§ INFORMATION SUPPLIED:

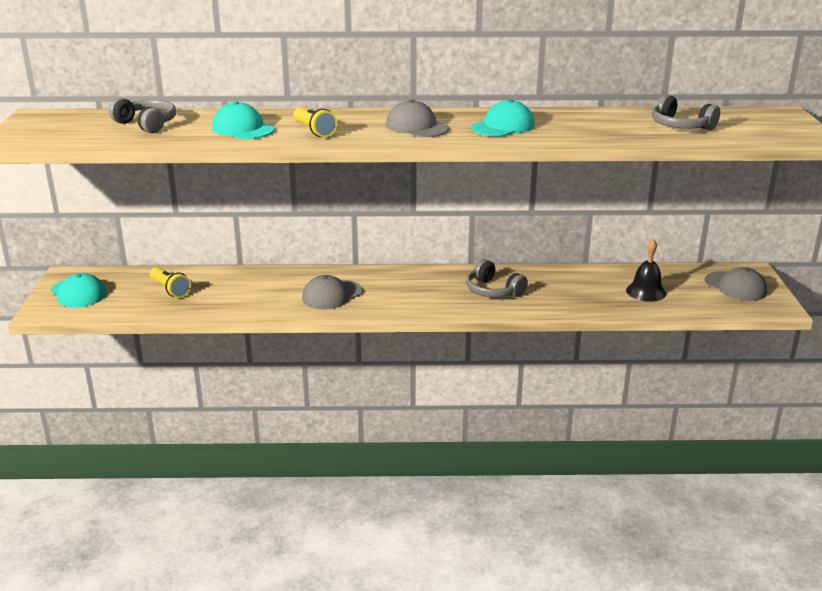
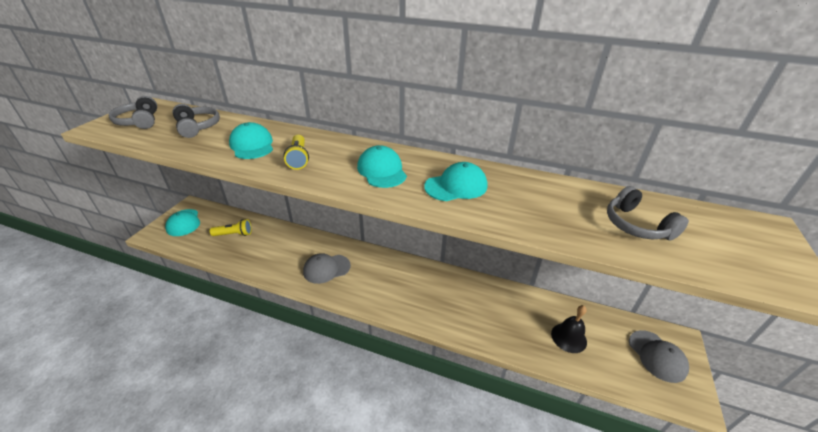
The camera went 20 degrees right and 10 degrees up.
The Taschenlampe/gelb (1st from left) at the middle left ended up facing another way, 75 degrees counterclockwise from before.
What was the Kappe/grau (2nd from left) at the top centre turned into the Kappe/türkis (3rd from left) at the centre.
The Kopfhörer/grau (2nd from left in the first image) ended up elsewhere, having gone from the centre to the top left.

§ WHAT IS REQUIRED: A word-for-word transcription of the listing is needed, minus its images.

§ RESPONSE TO THIS EXERCISE:
The camera went 20 degrees right and 10 degrees up.
The Taschenlampe/gelb (1st from left) at the middle left ended up facing another way, 75 degrees counterclockwise from before.
What was the Kappe/grau (2nd from left) at the top centre turned into the Kappe/türkis (3rd from left) at the centre.
The Kopfhörer/grau (2nd from left in the first image) ended up elsewhere, having gone from the centre to the top left.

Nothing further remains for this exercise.